### Material provided

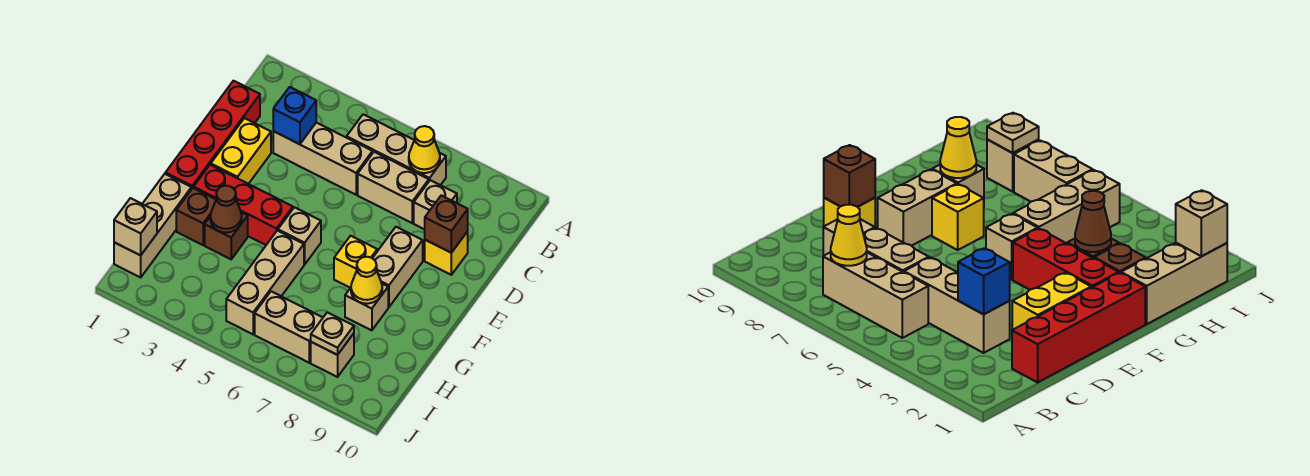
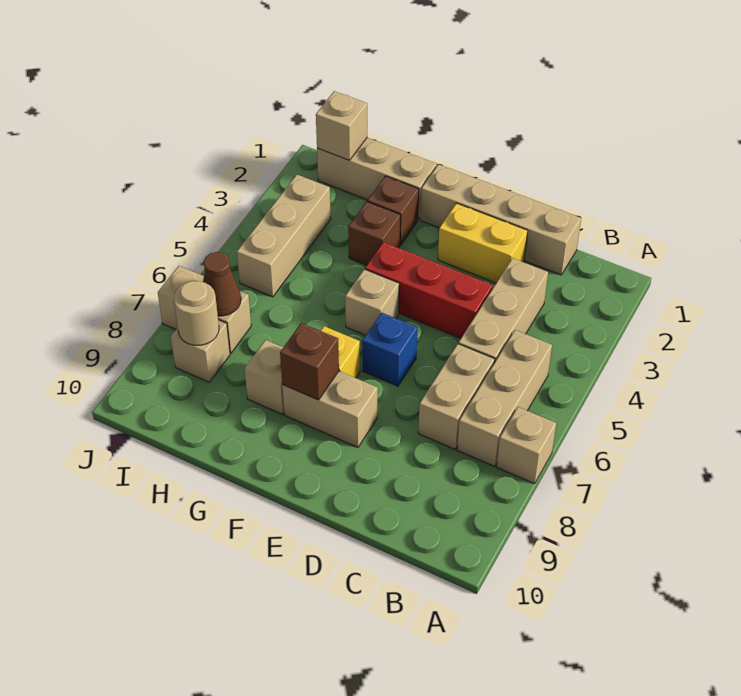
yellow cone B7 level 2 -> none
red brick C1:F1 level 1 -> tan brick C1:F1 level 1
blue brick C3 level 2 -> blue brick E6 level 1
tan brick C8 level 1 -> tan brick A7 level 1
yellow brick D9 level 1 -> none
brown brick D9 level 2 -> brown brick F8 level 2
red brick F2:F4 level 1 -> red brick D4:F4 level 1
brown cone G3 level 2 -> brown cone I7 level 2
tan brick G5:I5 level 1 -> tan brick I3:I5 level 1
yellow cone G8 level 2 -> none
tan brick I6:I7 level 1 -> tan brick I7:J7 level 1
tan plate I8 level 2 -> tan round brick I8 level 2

######
### Material provided

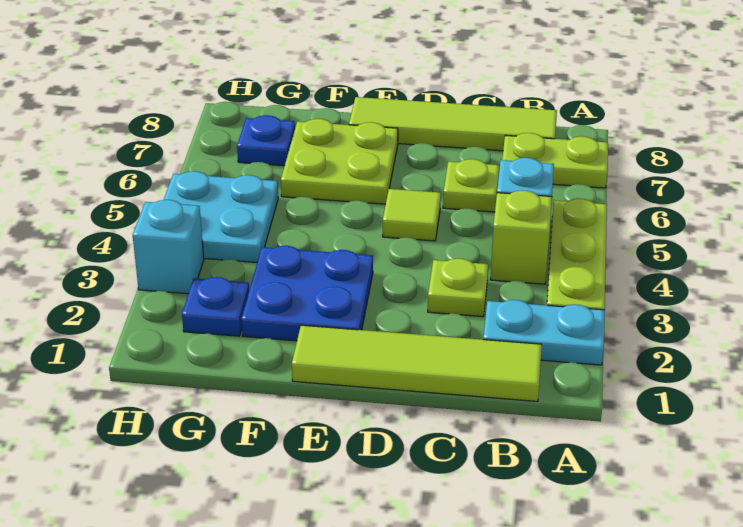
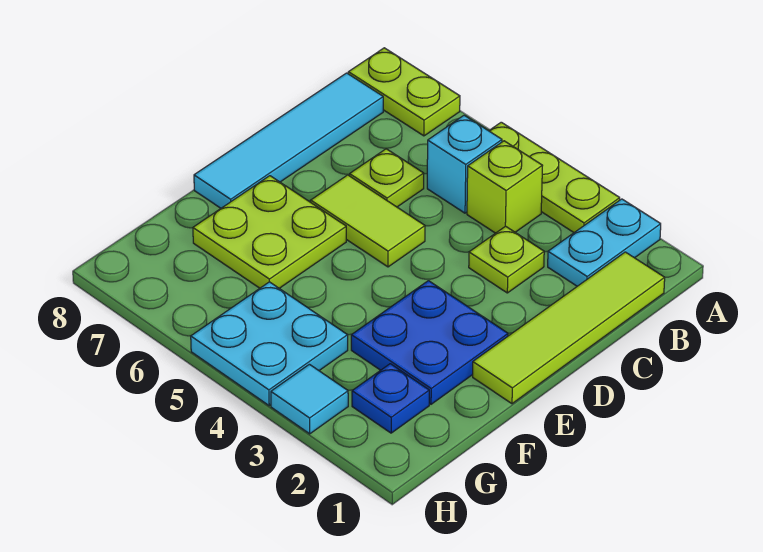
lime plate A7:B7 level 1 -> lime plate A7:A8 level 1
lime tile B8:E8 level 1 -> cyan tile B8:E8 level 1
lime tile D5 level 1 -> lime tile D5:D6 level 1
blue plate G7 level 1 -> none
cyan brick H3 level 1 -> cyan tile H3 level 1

######
### Material provided

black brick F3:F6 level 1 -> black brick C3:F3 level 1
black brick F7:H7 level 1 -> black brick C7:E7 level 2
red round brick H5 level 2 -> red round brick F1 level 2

######

Starting at the line that has "black brick F3:F6" in the records above, restate word for word every line until the one that has "red round brick H5", and include that one as well.

**Task response:**
black brick F3:F6 level 1 -> black brick C3:F3 level 1
black brick F7:H7 level 1 -> black brick C7:E7 level 2
red round brick H5 level 2 -> red round brick F1 level 2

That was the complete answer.